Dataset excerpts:
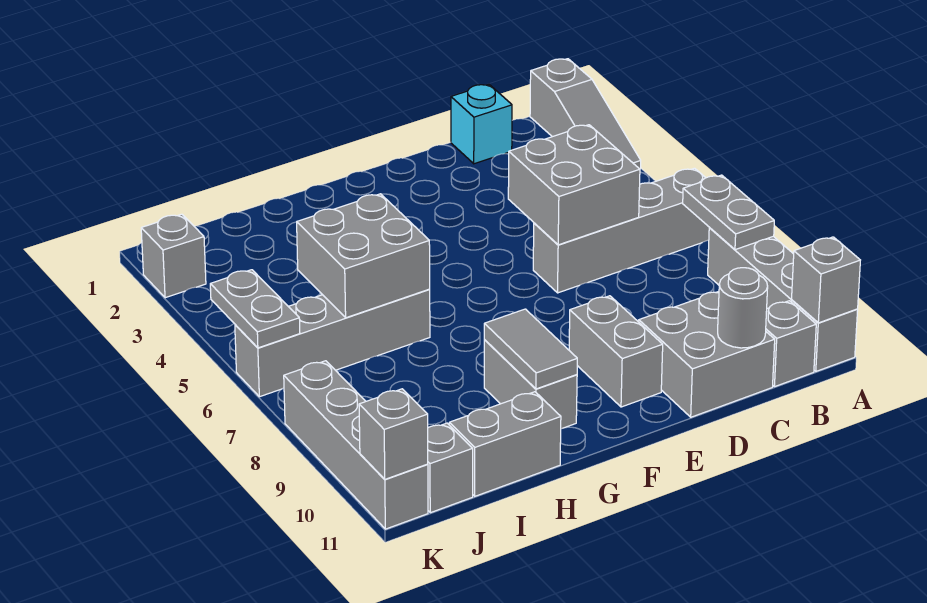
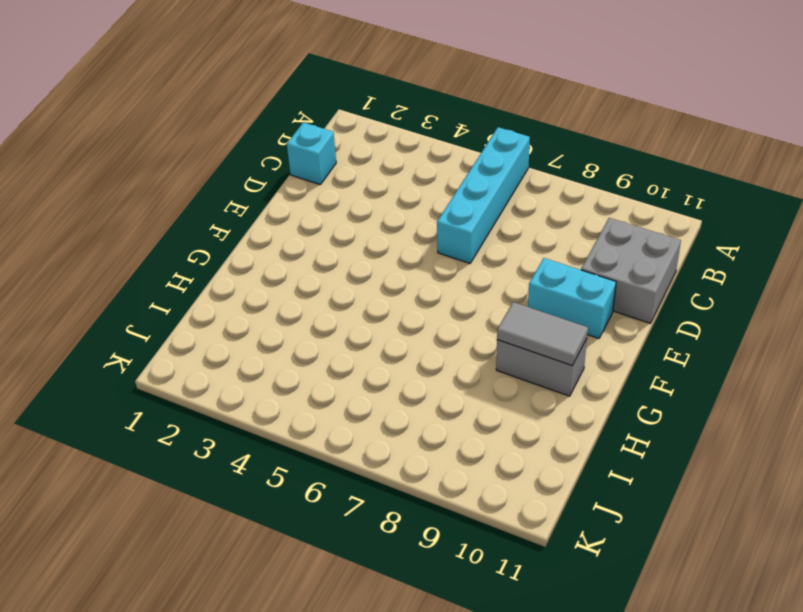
cyan brick A6:D6 level 1 -> grey brick A6:D6 level 1
cyan brick E9:E10 level 1 -> grey brick E9:E10 level 1
none -> grey slope A1:A3 level 1 top 1
none -> grey brick A8:A11 level 1
none -> grey brick B11 level 1

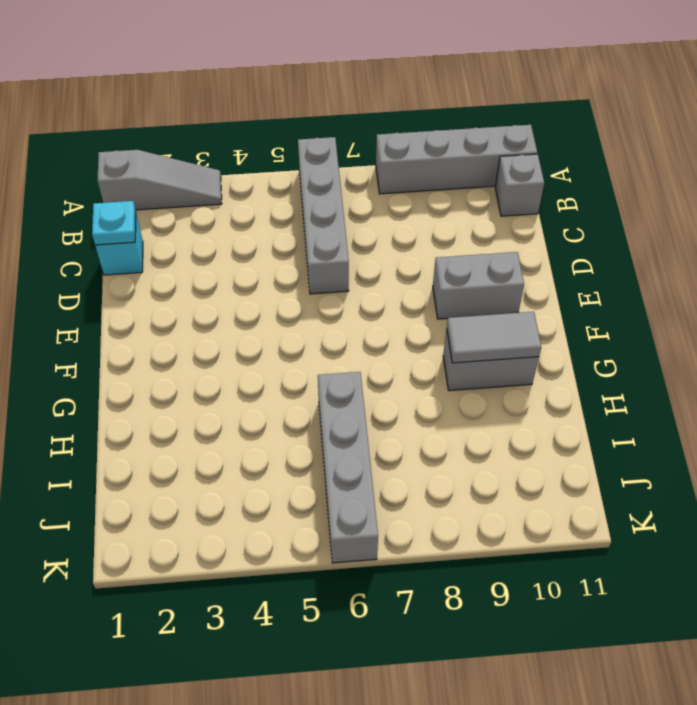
cyan plate C1 level 2 -> none
none -> grey brick C10:D11 level 1
none -> grey brick H11:I11 level 1
none -> grey brick J11 level 1

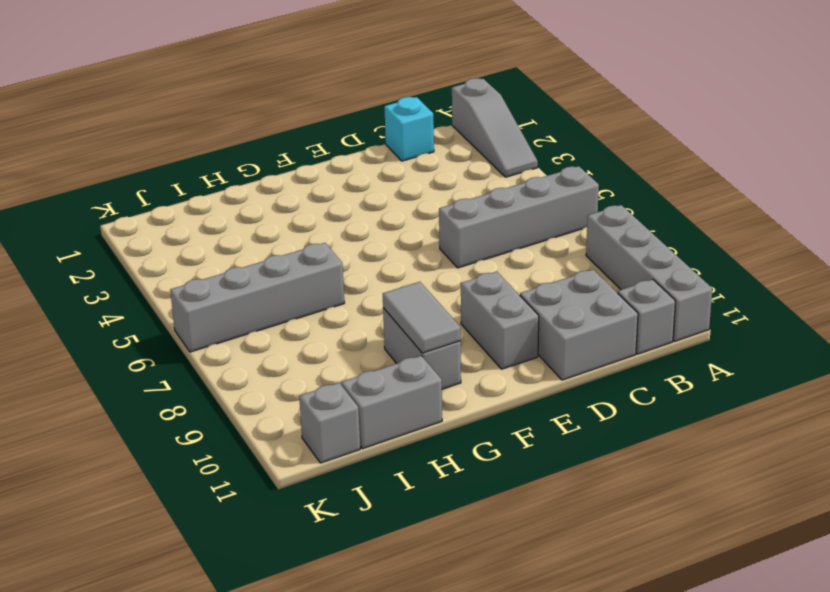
none -> grey brick K2 level 1
none -> grey brick K8:K11 level 1
none -> grey plate A7:A8 level 2

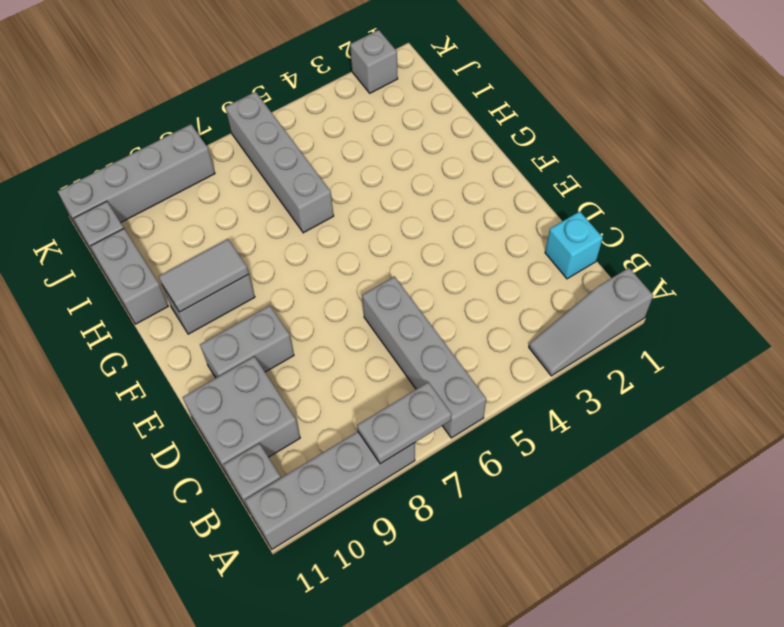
none -> grey brick A11 level 2
none -> grey brick C5:D6 level 2
none -> grey round brick C11 level 2

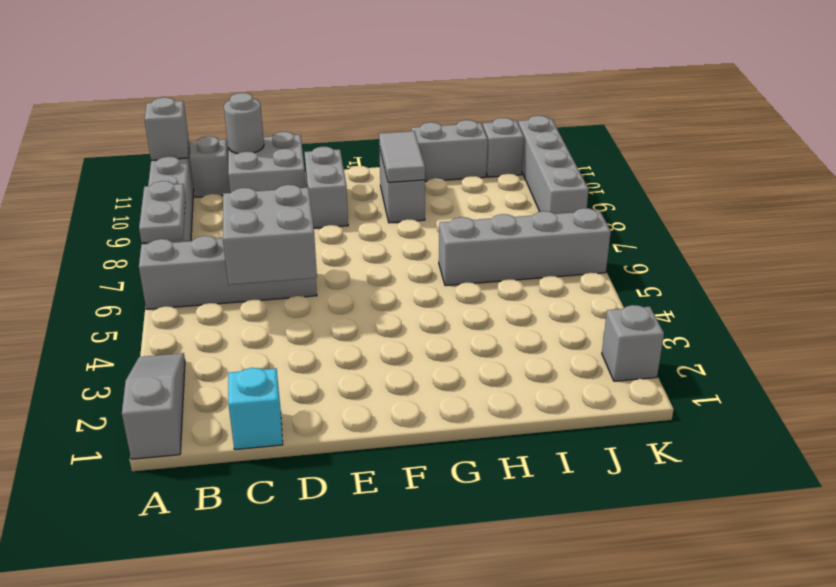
none -> grey brick H5:I6 level 2
none -> grey plate K5:K6 level 2
none -> grey brick K11 level 2

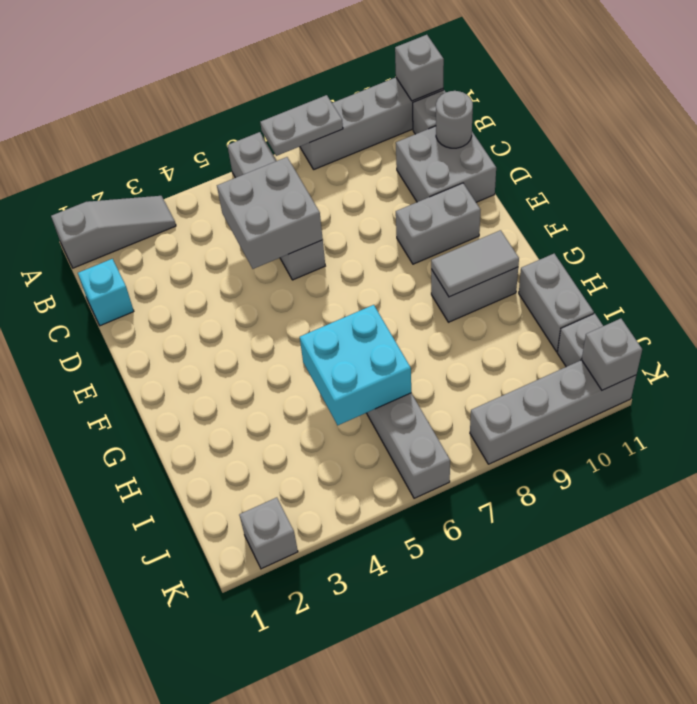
cyan brick H5:I6 level 2 -> grey brick H5:I6 level 2
none -> grey plate K5:K6 level 2

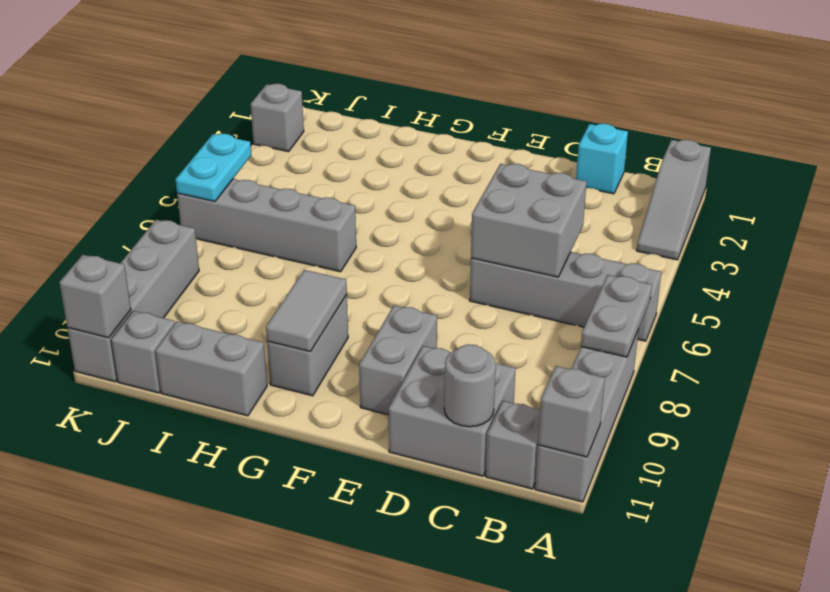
cyan plate K5:K6 level 2 -> grey plate K5:K6 level 2
none -> grey brick H5:I6 level 2

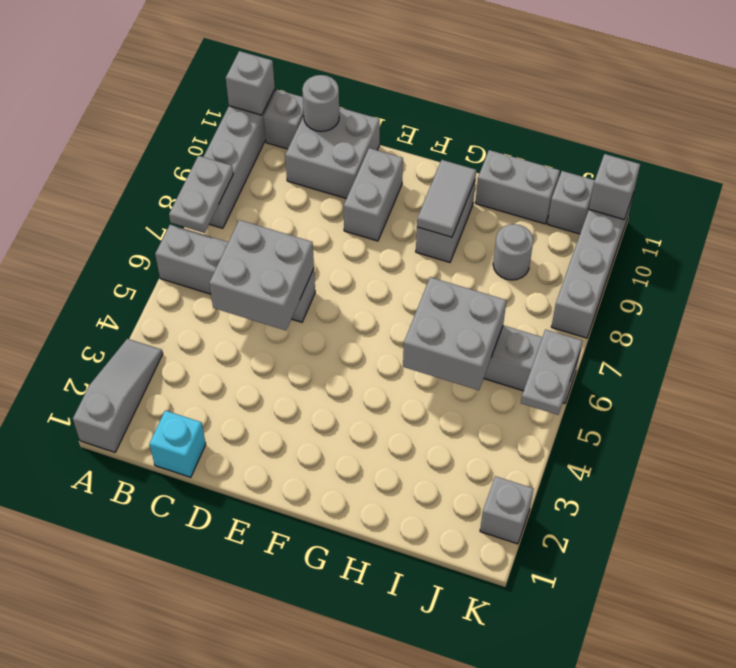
grey round brick I9 level 1 -> none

Task directions:
All the lines that hold the word "plate" must appear in the answer, copied from the records.

Result for this exercise:
cyan plate C1 level 2 -> none
none -> grey plate A7:A8 level 2
none -> grey plate K5:K6 level 2
none -> grey plate K5:K6 level 2
cyan plate K5:K6 level 2 -> grey plate K5:K6 level 2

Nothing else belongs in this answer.